What is required
Below is a listing. Quote from it, exactly, the lines from the one containing "grey flashlight: 3 -> 5" down to the one containing "yellow lemon: 1 -> 3", both ends included, and nothing else.
··· Source material
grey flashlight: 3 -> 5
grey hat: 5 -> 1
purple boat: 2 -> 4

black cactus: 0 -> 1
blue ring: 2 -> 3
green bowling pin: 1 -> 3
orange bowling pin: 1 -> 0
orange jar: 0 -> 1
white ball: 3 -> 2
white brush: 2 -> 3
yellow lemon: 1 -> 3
······
··· Source material
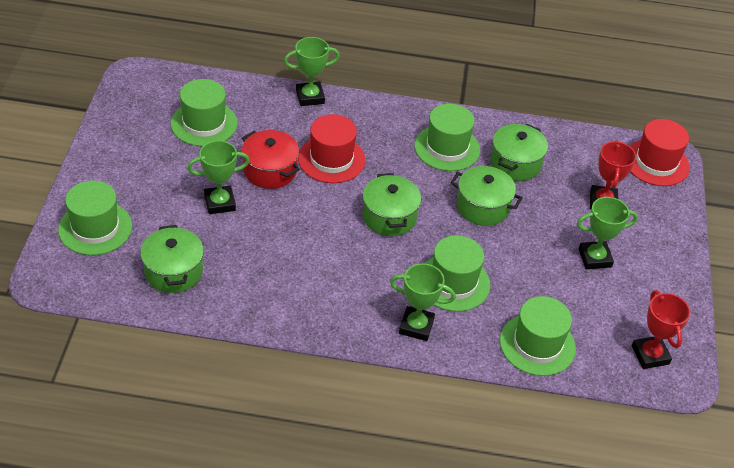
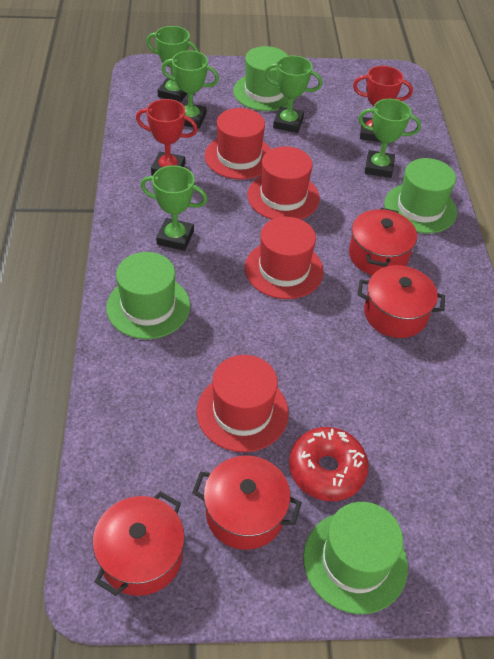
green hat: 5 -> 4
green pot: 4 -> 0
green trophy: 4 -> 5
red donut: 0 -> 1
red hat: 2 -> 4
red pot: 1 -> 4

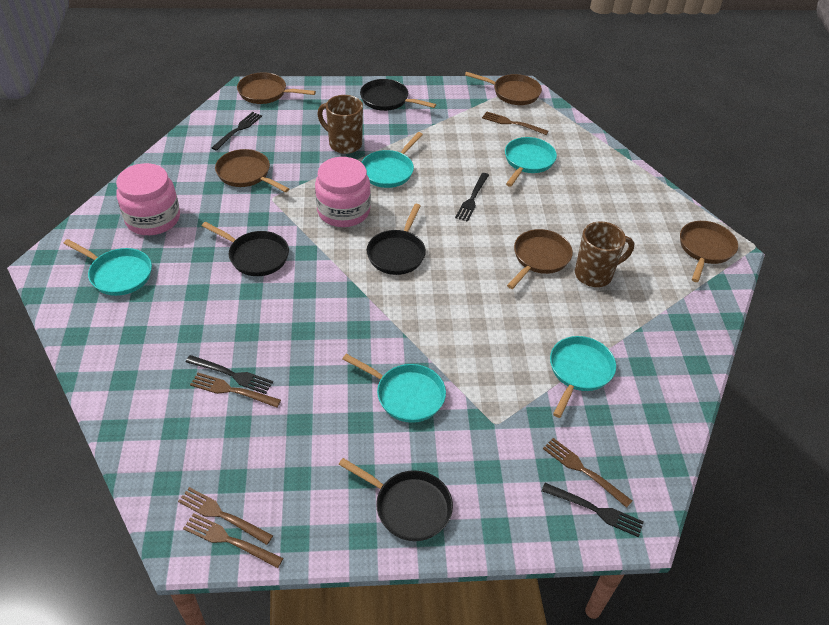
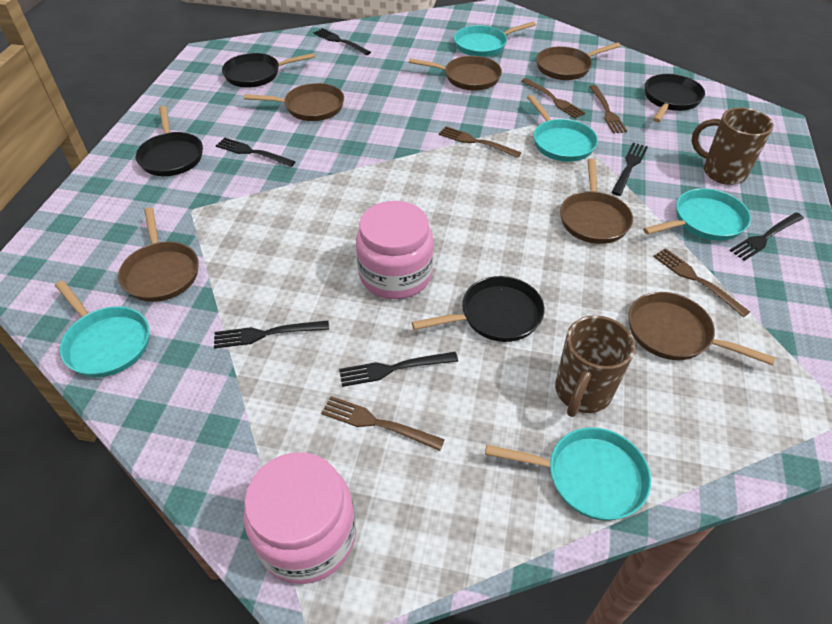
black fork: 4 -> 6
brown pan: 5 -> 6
······
··· Source material
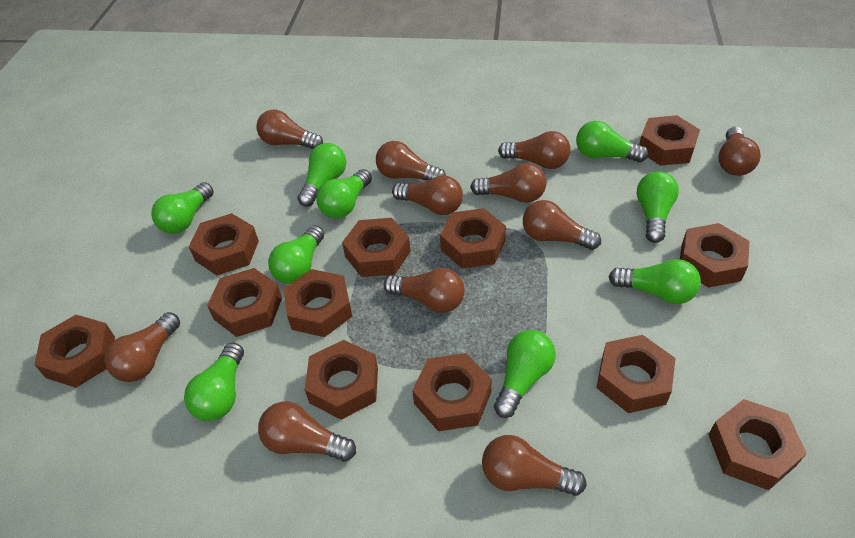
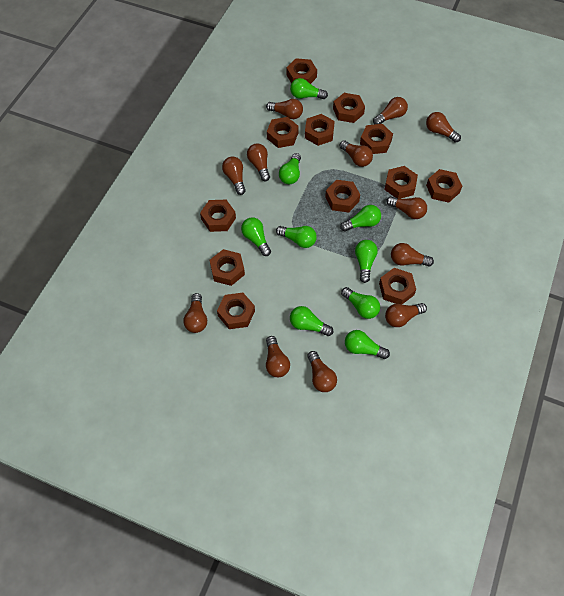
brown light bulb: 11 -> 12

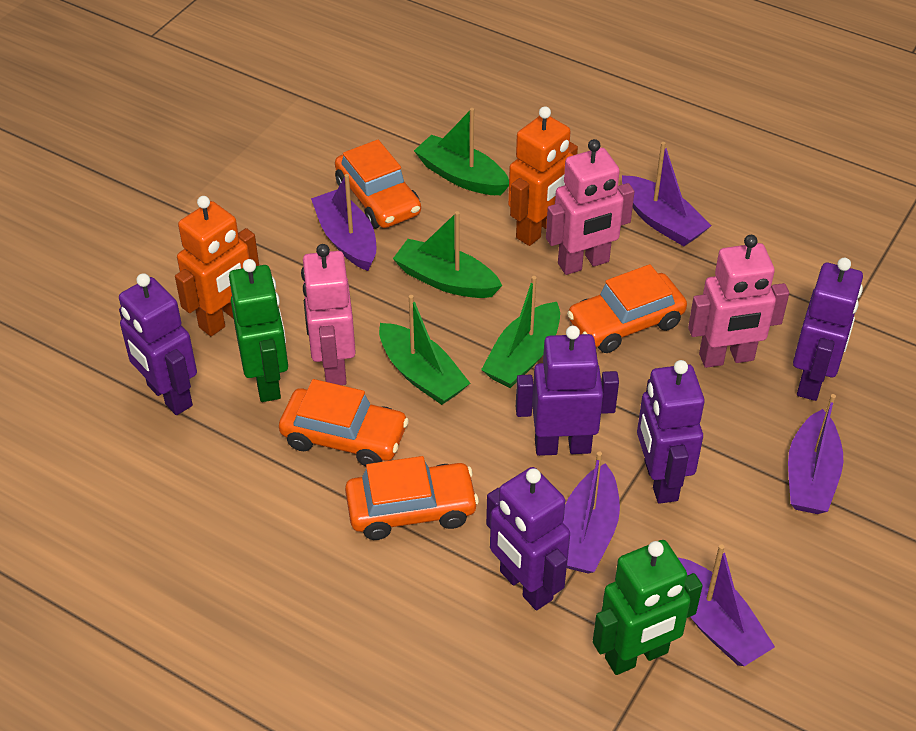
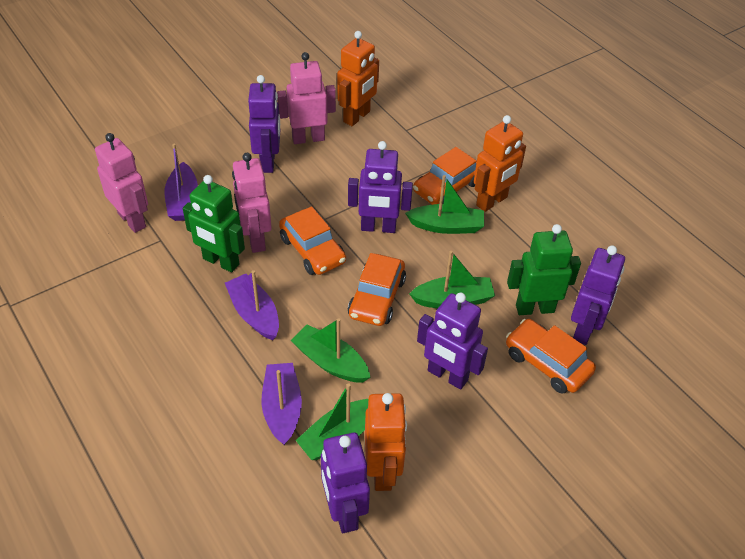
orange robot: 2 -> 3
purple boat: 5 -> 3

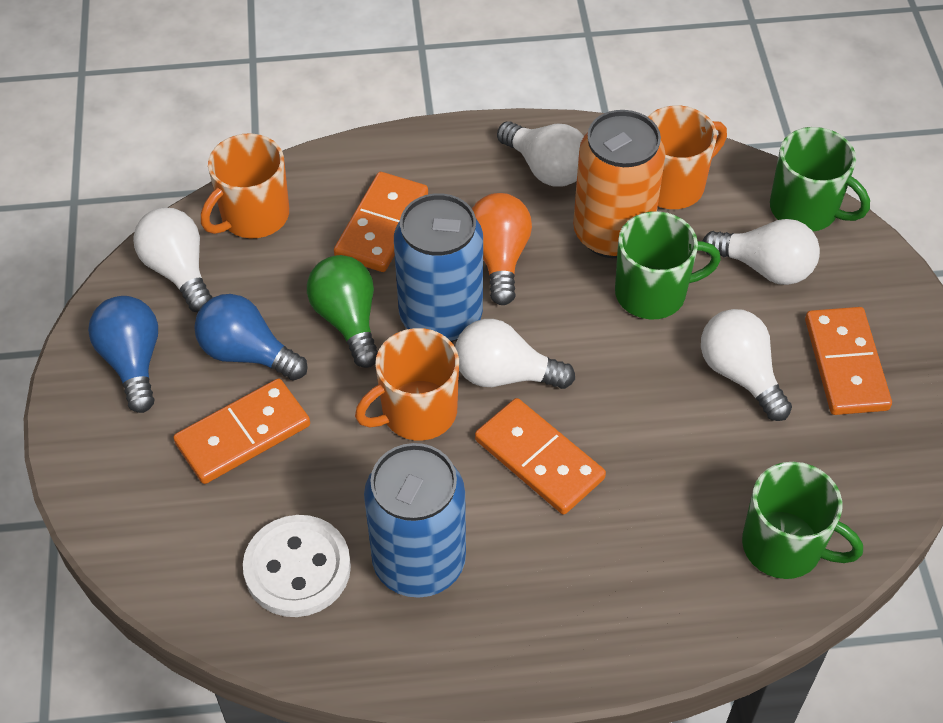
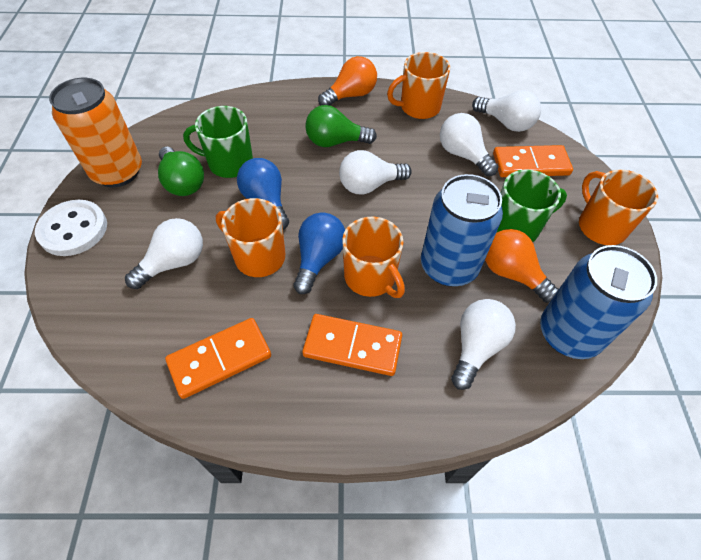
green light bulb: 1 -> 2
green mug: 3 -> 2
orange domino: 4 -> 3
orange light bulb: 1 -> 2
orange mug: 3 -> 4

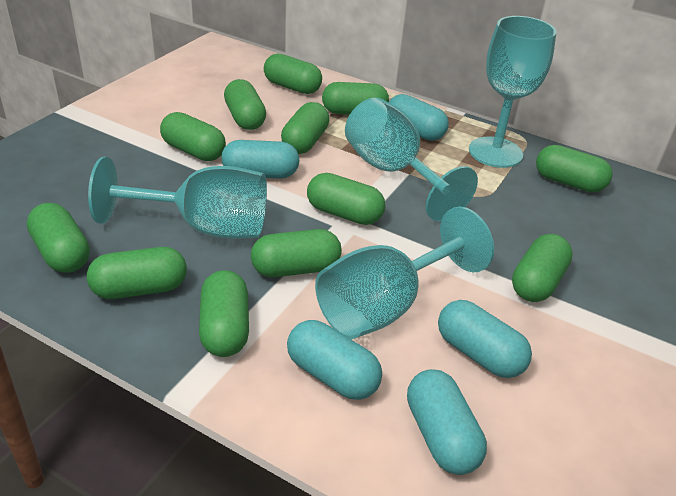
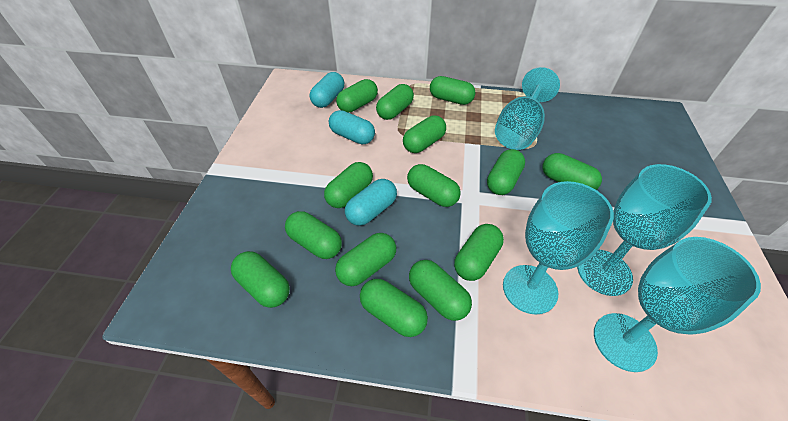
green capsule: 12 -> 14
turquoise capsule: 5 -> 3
······
Reply
grey flashlight: 3 -> 5
grey hat: 5 -> 1
purple boat: 2 -> 4

black cactus: 0 -> 1
blue ring: 2 -> 3
green bowling pin: 1 -> 3
orange bowling pin: 1 -> 0
orange jar: 0 -> 1
white ball: 3 -> 2
white brush: 2 -> 3
yellow lemon: 1 -> 3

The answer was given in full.